> [WHAT TO PRODUCE]: Count up the lines below in which the string "buffer" appears. The reply should be that number alone.

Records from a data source
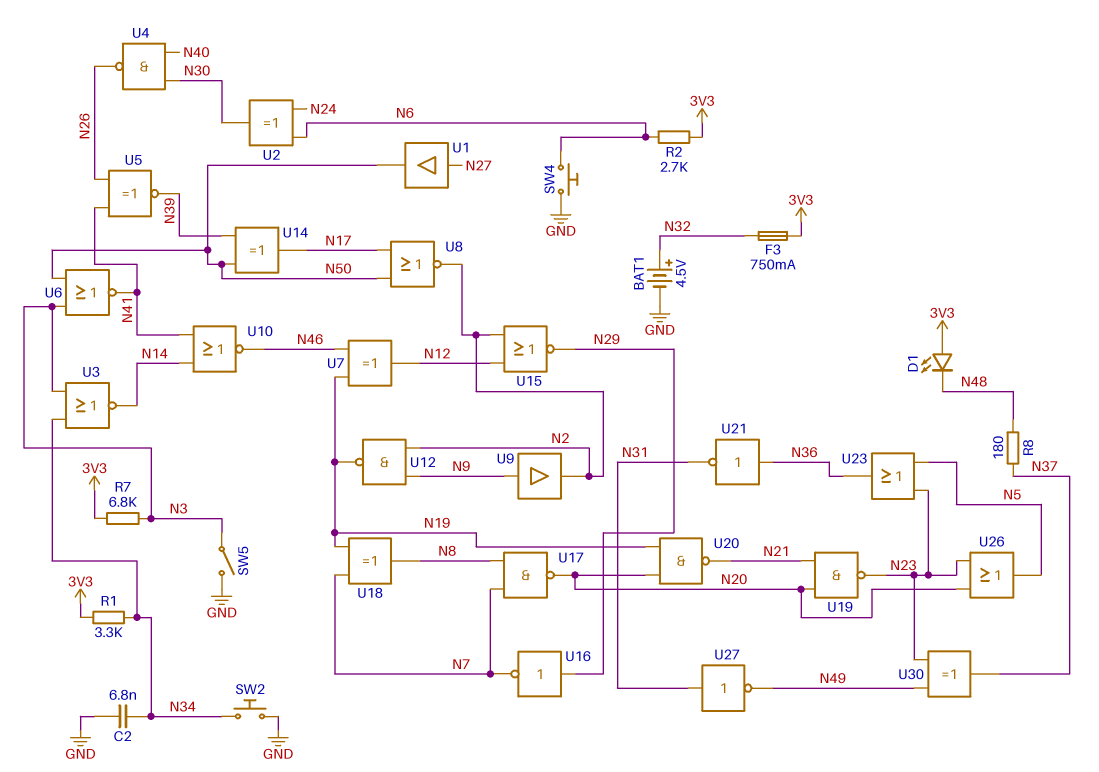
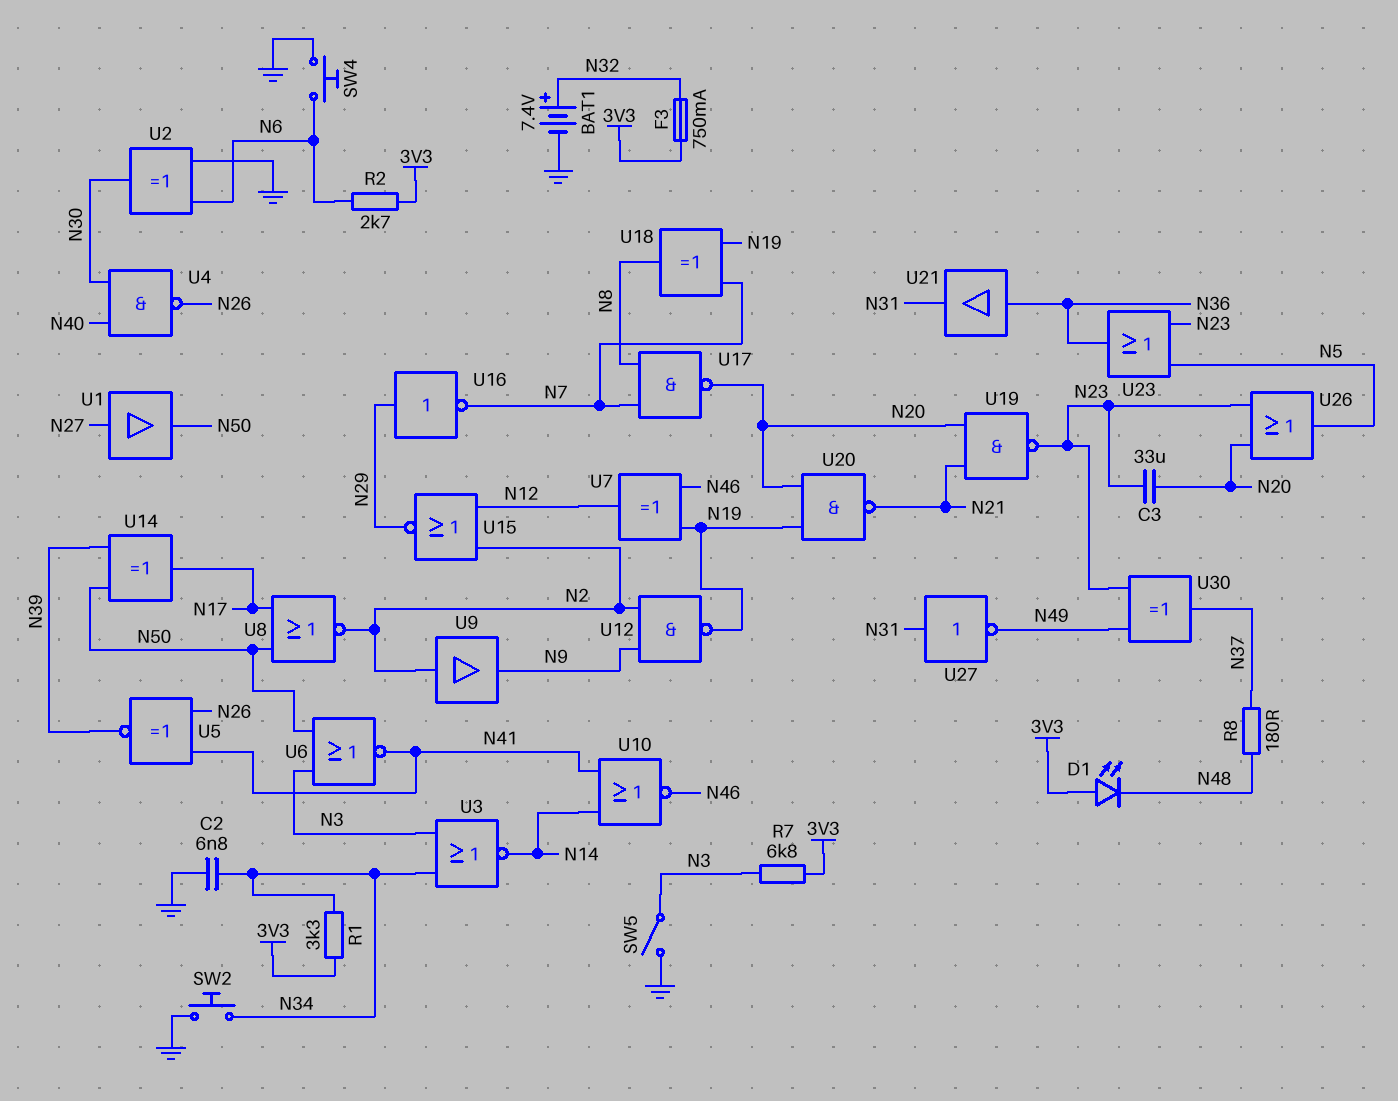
BAT1: 4.5V (plus N32, minus GND) -> 7.4V (plus N32, minus GND)
C3: none -> 33uF (N20, N23)
U2: XOR (in N6, in N24, out N30) -> XOR (in GND, in N6, out N30)
U9: buffer (in N9, out N2) -> buffer (in N2, out N9)
U21: NOT (in N36, out N31) -> buffer (in N36, out N31)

> [OUTPUT FOR THIS TASK]: 2